Copy exactly, and only, the lines from the one with "degrees counterclockwise |" to the end of the listing; omit pictures.

◆ ◆ ◆

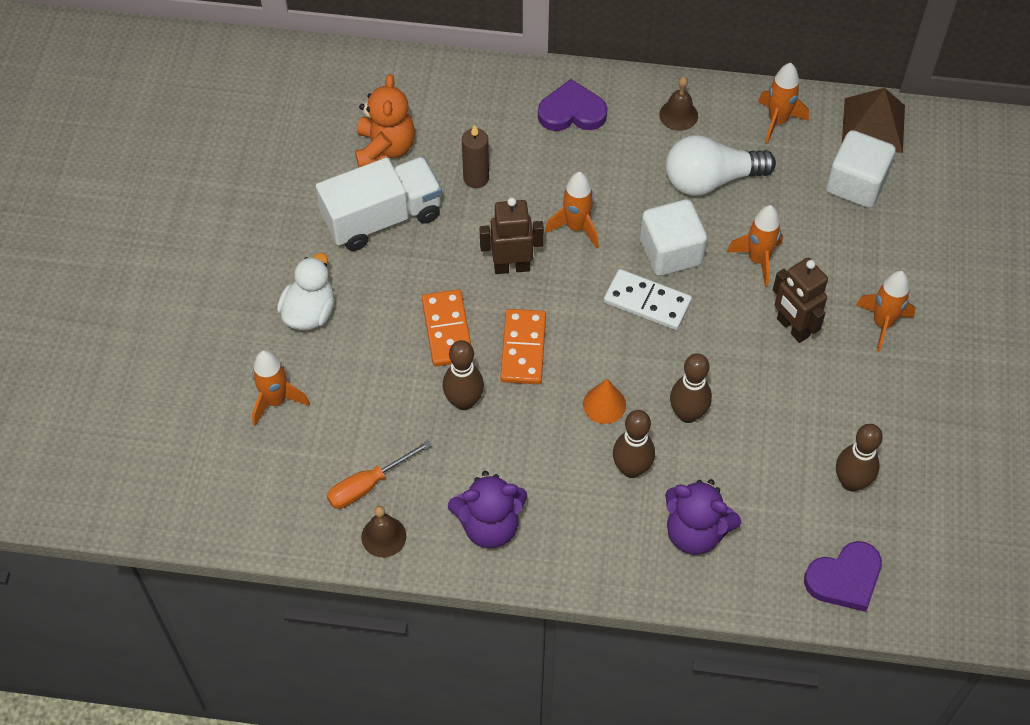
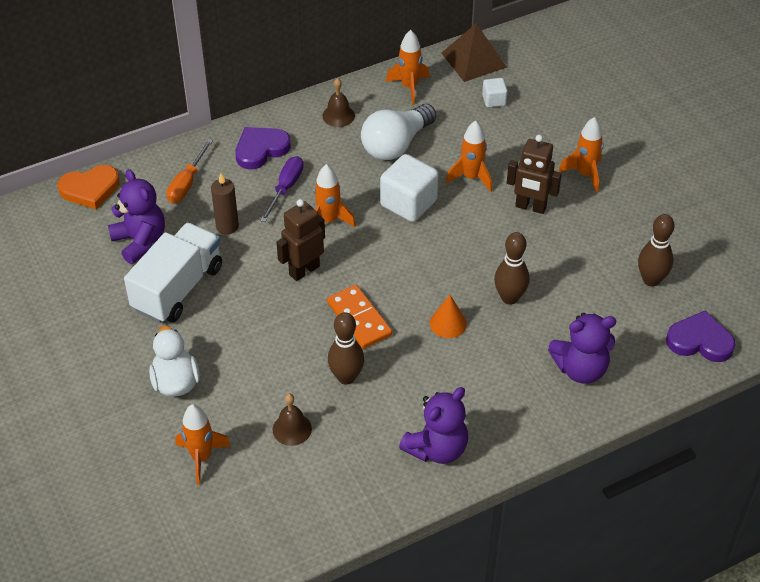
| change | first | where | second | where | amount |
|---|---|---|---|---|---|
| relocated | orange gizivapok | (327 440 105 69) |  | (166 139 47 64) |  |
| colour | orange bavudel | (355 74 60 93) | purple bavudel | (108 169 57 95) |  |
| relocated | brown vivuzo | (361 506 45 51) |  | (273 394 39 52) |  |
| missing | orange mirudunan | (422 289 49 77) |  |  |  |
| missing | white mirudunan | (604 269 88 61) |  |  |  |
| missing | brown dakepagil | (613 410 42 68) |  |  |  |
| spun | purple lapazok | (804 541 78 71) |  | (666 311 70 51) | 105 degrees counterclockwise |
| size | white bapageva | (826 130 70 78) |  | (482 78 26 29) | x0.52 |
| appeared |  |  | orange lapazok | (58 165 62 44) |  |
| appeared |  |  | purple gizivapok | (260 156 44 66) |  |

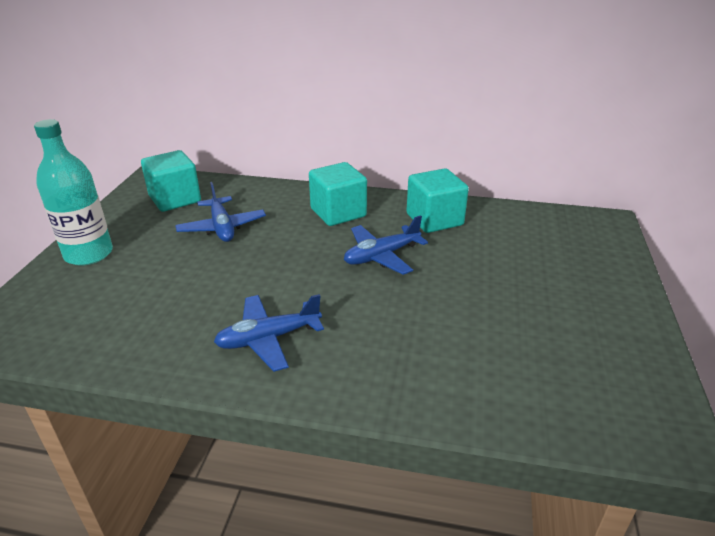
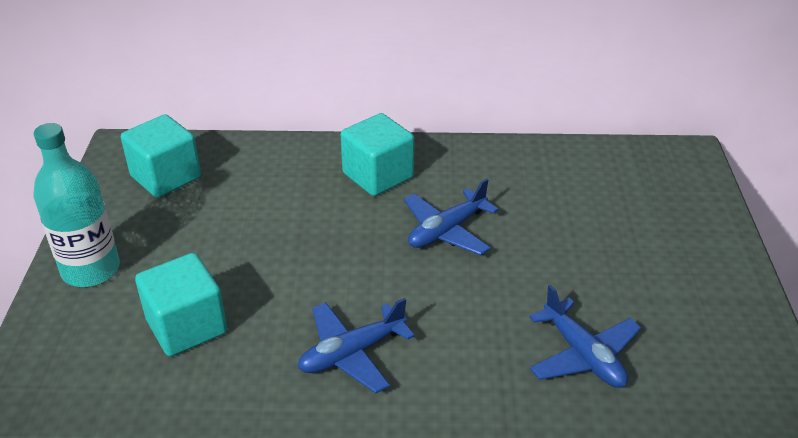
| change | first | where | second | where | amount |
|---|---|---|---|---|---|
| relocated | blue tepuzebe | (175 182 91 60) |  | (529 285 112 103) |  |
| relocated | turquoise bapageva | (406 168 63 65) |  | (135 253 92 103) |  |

◆ ◆ ◆

> Answer to this task:
| spun | purple lapazok | (804 541 78 71) |  | (666 311 70 51) | 105 degrees counterclockwise |
| size | white bapageva | (826 130 70 78) |  | (482 78 26 29) | x0.52 |
| appeared |  |  | orange lapazok | (58 165 62 44) |  |
| appeared |  |  | purple gizivapok | (260 156 44 66) |  |

| change | first | where | second | where | amount |
|---|---|---|---|---|---|
| relocated | blue tepuzebe | (175 182 91 60) |  | (529 285 112 103) |  |
| relocated | turquoise bapageva | (406 168 63 65) |  | (135 253 92 103) |  |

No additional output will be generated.